• Task instructions
Repeat only the stretch of lines below that runs from the line with "none -> purple brick B6:C6 level 2" through the line with "cyan tile A2:A3", unaltered.

# # # # # # #

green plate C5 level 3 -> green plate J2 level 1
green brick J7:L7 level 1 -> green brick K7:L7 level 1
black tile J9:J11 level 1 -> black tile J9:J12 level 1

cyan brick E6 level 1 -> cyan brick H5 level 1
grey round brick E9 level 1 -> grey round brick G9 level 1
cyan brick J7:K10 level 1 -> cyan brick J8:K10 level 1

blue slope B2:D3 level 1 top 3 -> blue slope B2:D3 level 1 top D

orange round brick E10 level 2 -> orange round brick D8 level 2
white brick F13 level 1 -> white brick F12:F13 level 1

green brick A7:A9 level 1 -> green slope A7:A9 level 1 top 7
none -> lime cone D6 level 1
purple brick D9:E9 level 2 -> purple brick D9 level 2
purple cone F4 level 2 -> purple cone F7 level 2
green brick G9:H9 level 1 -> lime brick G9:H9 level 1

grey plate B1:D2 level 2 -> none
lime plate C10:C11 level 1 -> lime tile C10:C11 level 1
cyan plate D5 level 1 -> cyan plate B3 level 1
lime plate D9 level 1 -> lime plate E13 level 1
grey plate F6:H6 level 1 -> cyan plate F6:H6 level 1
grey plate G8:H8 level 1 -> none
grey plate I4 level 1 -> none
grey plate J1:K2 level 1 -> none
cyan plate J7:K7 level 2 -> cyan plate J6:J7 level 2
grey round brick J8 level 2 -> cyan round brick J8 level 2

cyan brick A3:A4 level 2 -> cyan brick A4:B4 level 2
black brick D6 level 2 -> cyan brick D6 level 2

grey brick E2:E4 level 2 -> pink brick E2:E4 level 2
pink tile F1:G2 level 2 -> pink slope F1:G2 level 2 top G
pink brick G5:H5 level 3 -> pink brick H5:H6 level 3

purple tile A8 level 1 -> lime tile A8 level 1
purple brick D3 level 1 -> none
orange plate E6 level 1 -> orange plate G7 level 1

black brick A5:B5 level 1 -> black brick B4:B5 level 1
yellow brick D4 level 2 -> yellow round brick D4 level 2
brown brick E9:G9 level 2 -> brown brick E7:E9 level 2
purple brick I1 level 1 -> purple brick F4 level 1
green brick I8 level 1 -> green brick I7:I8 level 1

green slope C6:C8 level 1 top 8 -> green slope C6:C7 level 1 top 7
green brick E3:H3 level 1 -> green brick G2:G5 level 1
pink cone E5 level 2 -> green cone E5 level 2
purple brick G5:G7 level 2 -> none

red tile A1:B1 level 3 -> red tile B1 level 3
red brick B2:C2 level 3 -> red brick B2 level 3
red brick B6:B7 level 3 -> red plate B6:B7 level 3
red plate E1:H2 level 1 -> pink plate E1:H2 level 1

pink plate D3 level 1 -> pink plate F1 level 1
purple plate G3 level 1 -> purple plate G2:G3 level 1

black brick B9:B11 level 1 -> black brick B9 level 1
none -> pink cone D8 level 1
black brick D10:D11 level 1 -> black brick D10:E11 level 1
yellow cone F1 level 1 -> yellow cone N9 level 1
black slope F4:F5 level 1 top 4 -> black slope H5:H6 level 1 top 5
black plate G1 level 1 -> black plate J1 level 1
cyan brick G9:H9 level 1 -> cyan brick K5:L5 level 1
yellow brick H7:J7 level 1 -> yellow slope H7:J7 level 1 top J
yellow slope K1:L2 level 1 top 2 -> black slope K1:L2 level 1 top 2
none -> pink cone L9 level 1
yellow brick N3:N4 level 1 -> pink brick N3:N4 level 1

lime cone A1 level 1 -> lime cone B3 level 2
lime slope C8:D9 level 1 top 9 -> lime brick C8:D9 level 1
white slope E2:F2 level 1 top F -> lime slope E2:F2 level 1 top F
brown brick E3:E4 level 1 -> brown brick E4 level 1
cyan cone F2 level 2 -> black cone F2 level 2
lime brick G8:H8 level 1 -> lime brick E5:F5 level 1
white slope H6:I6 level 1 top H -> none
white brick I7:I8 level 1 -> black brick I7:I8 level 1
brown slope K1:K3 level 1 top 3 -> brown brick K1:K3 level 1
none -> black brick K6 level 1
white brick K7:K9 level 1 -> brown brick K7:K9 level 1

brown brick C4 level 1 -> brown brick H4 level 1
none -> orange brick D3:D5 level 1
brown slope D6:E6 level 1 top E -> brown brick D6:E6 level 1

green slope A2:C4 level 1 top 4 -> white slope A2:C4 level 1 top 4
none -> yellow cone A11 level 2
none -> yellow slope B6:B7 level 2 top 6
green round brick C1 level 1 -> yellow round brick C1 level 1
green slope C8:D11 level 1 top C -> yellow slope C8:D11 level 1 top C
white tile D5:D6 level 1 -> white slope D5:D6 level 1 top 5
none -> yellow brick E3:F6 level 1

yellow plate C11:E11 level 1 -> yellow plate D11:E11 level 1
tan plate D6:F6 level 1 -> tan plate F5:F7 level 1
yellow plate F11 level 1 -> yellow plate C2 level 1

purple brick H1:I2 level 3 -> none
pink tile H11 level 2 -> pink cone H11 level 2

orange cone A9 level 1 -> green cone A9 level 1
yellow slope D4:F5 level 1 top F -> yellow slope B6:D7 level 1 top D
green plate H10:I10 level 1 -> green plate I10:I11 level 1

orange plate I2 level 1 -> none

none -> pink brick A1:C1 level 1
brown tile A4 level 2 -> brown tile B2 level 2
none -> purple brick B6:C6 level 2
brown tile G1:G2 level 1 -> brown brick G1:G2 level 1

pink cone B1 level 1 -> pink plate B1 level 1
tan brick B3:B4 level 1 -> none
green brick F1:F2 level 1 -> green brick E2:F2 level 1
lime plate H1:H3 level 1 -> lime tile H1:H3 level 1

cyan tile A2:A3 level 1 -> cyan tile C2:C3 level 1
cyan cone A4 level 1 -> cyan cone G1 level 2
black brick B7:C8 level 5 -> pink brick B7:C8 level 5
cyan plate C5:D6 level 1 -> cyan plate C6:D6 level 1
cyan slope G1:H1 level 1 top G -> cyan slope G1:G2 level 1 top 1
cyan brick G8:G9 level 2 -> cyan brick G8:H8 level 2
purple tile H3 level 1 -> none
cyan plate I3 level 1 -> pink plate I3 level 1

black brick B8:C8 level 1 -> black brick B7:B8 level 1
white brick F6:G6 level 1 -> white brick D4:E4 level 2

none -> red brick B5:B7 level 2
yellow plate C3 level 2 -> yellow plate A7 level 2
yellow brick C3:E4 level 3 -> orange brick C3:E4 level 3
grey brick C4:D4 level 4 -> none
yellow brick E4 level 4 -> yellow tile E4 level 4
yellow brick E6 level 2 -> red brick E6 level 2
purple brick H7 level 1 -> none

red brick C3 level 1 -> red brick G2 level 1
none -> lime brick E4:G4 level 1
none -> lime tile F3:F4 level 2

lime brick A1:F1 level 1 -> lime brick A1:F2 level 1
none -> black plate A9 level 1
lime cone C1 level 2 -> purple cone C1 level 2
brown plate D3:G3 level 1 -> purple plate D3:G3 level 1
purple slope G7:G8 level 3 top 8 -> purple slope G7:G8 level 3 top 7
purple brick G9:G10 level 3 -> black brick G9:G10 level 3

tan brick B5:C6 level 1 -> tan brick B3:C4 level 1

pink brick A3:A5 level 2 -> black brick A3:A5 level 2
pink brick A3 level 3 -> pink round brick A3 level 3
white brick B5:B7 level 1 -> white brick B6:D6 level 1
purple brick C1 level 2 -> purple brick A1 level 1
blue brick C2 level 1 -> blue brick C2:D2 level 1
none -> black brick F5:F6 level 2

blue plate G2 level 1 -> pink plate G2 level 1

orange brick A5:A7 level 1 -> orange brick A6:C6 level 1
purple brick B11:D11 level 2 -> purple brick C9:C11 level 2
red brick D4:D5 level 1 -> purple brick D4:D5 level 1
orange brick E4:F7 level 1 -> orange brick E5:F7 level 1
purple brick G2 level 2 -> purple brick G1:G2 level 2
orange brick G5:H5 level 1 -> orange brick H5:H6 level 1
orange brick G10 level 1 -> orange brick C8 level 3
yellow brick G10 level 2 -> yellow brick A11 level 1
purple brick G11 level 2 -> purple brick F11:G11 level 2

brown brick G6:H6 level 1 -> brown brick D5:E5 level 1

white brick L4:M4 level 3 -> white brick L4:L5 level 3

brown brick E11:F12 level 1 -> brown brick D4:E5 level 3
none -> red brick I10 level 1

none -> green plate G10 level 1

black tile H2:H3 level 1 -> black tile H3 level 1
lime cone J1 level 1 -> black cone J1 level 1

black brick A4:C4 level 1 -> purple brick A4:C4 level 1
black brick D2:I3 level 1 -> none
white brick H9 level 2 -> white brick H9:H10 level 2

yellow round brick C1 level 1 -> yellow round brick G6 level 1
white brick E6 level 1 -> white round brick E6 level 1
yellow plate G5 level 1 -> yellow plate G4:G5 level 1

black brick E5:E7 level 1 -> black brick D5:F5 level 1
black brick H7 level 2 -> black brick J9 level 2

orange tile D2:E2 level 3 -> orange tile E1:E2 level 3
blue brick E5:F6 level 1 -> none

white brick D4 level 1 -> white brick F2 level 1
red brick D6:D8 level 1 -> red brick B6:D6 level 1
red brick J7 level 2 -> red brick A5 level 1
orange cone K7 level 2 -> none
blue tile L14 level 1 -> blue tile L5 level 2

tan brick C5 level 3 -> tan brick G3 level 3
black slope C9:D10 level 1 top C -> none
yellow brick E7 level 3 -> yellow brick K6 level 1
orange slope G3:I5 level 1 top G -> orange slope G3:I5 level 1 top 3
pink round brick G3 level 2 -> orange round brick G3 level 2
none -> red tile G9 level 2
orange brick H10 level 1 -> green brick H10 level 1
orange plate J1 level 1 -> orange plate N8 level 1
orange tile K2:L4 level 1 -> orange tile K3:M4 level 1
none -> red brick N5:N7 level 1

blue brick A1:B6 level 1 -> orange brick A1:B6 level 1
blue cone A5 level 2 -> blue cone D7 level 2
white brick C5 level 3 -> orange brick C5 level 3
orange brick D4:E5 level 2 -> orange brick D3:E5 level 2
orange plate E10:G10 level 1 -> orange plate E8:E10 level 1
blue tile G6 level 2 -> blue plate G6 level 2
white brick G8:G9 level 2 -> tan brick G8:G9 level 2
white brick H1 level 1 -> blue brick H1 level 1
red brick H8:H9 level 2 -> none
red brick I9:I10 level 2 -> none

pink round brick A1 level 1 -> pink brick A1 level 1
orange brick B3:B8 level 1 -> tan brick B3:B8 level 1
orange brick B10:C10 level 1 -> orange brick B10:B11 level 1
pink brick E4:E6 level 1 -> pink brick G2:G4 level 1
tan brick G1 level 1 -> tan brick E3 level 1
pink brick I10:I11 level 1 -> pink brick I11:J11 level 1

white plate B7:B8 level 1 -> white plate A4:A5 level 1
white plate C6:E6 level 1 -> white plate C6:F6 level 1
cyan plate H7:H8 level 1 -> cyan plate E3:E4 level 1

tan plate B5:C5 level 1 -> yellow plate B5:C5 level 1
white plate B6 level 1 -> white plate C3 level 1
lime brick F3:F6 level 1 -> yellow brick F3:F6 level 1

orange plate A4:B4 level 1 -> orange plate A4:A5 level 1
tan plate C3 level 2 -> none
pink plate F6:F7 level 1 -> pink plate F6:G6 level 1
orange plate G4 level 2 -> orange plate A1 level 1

# # # # # # #

• Exercise output
none -> purple brick B6:C6 level 2
brown tile G1:G2 level 1 -> brown brick G1:G2 level 1

pink cone B1 level 1 -> pink plate B1 level 1
tan brick B3:B4 level 1 -> none
green brick F1:F2 level 1 -> green brick E2:F2 level 1
lime plate H1:H3 level 1 -> lime tile H1:H3 level 1

cyan tile A2:A3 level 1 -> cyan tile C2:C3 level 1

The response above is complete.